EXERCISE DIRECTIONS:
The lines from the first line of the entries through the line containing "R2: 27k (N11, VS) -> 3.9k (N11, VS)" are to be repeated exactly, with both of those lines included.

Revision comparison data:
▶

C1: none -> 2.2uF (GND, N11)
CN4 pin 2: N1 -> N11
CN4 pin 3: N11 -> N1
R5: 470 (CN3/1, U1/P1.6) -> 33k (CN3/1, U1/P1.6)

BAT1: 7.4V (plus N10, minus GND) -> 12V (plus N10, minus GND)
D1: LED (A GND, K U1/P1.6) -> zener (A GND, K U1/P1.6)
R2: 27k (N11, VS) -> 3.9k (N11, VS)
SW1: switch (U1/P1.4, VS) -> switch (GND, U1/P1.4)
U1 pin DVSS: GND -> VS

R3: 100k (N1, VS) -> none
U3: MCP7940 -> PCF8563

◀

SOLUTION TO THIS PROBLEM:
C1: none -> 2.2uF (GND, N11)
CN4 pin 2: N1 -> N11
CN4 pin 3: N11 -> N1
R5: 470 (CN3/1, U1/P1.6) -> 33k (CN3/1, U1/P1.6)

BAT1: 7.4V (plus N10, minus GND) -> 12V (plus N10, minus GND)
D1: LED (A GND, K U1/P1.6) -> zener (A GND, K U1/P1.6)
R2: 27k (N11, VS) -> 3.9k (N11, VS)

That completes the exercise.